## WORKING DATA:
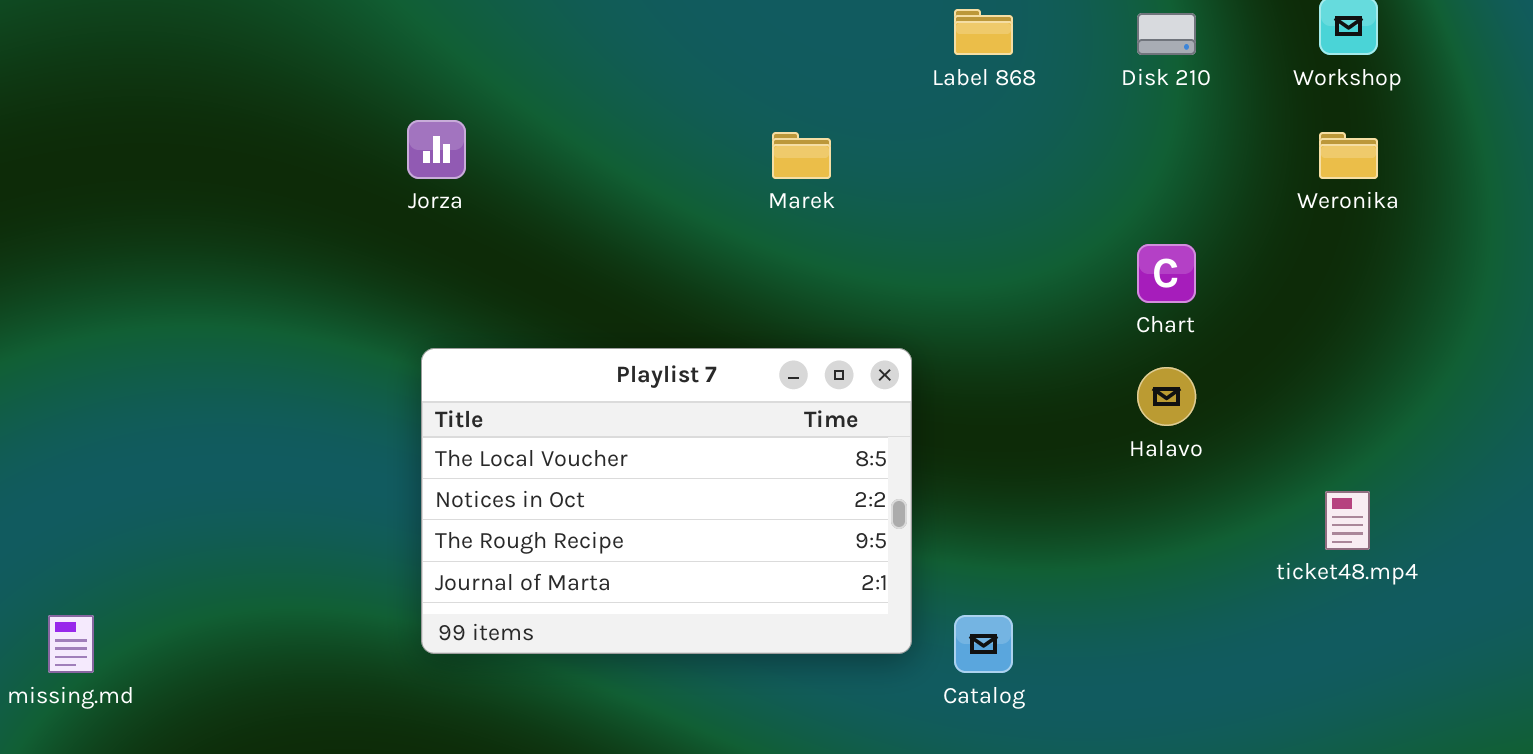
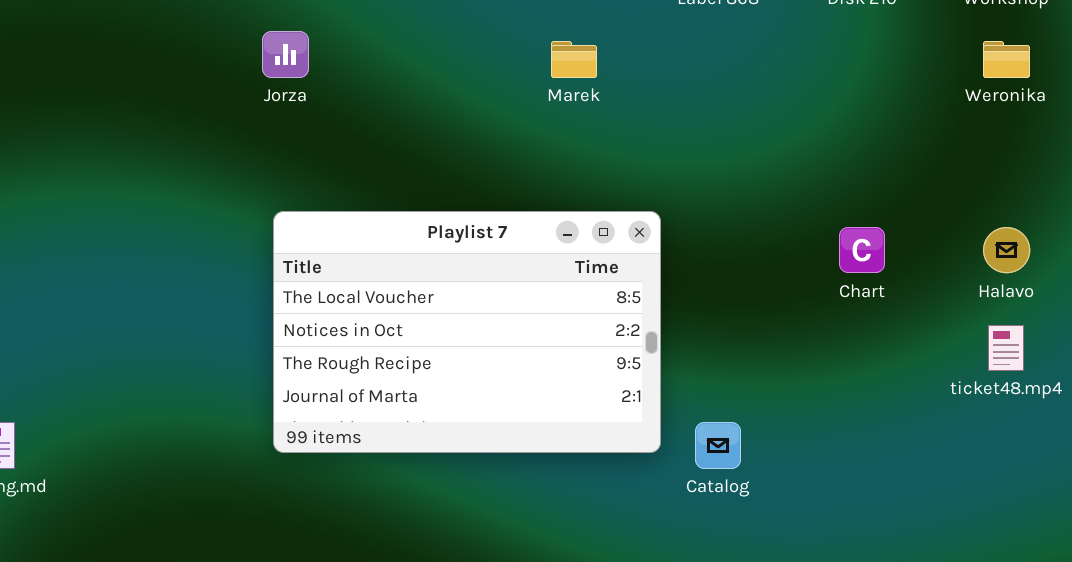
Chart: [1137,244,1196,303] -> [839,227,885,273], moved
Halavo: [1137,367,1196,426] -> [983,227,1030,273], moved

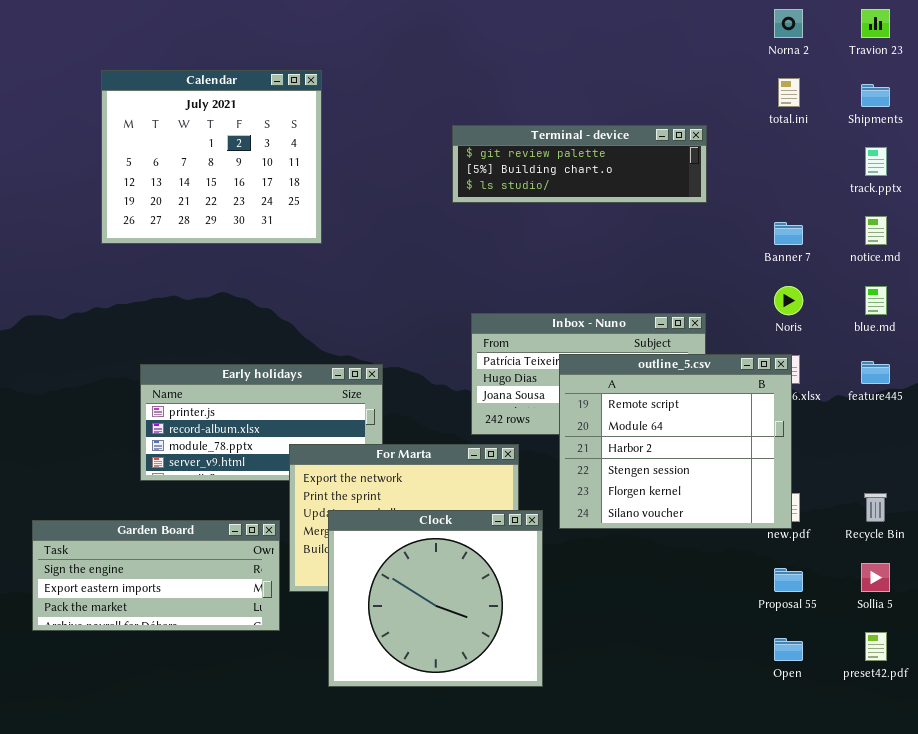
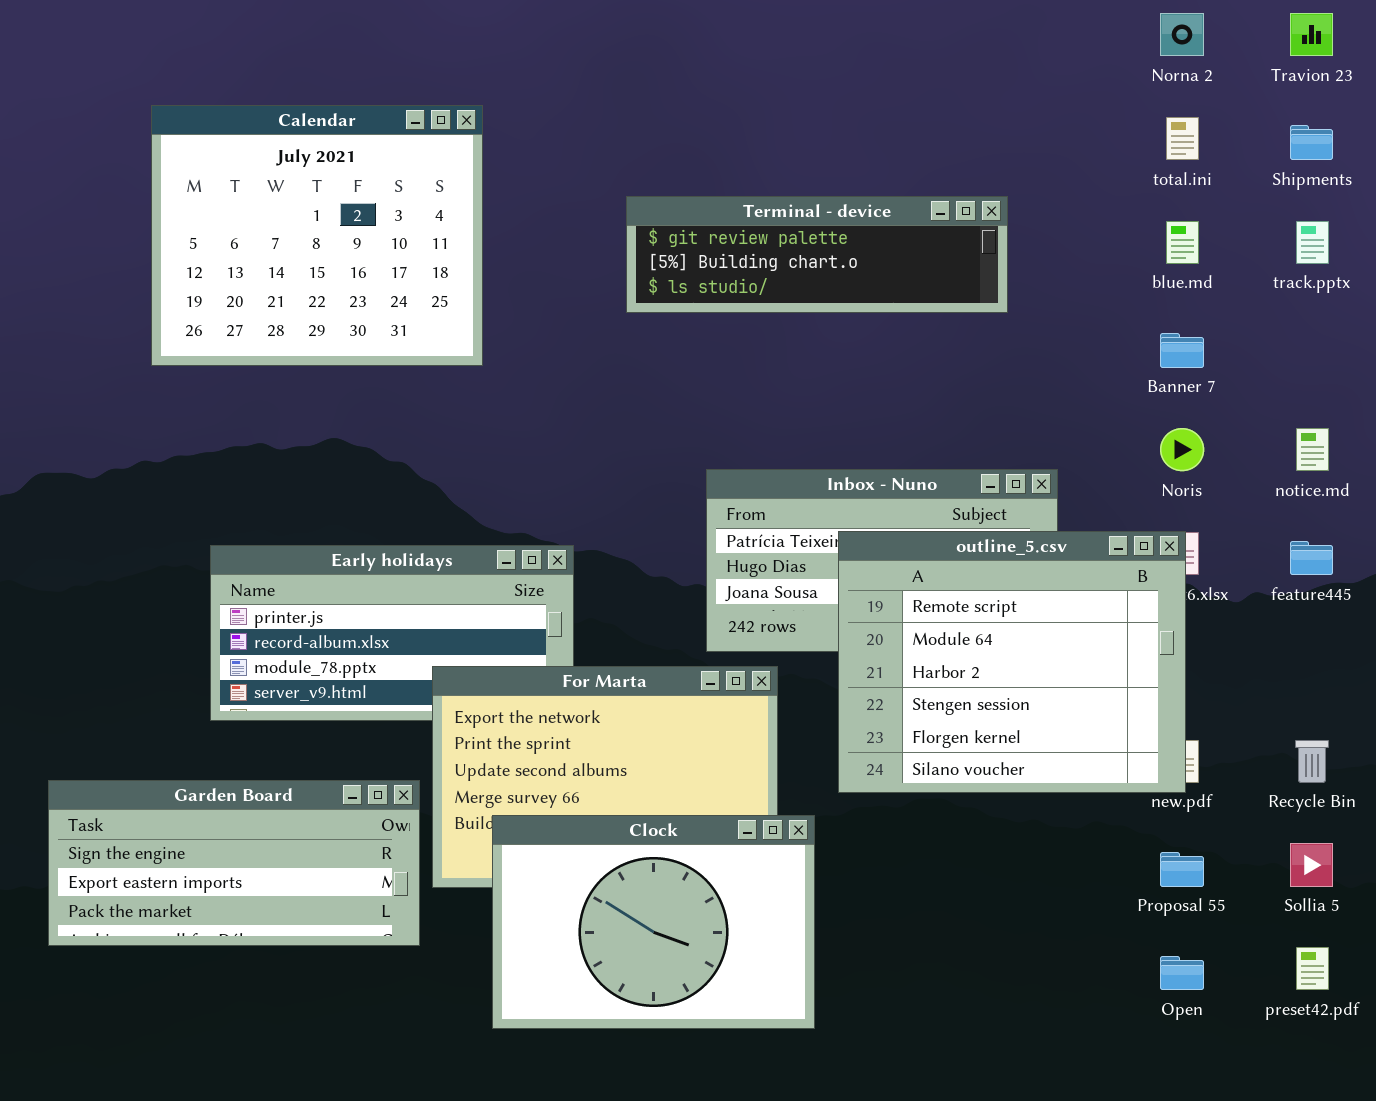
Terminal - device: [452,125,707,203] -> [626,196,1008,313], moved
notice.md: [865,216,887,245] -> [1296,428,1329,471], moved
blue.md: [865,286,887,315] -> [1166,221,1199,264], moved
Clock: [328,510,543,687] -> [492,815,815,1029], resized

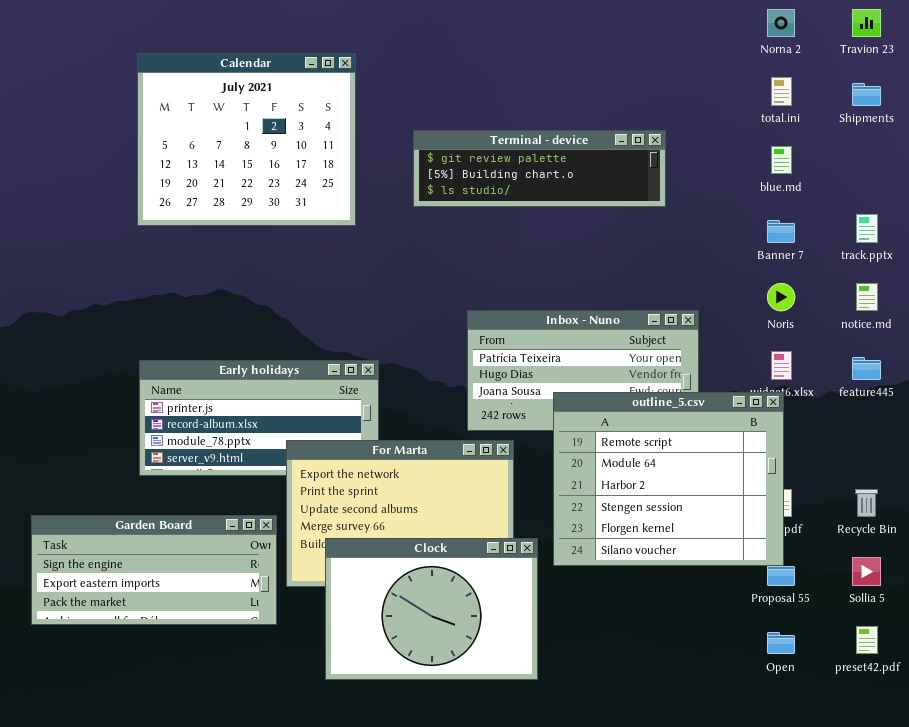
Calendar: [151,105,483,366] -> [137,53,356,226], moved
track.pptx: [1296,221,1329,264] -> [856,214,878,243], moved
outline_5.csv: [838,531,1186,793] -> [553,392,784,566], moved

## BRIEF:
Considering only lines that hold the word "moved", work out how many appear in the listing above and give that number only.

## ANSWER BOX:
8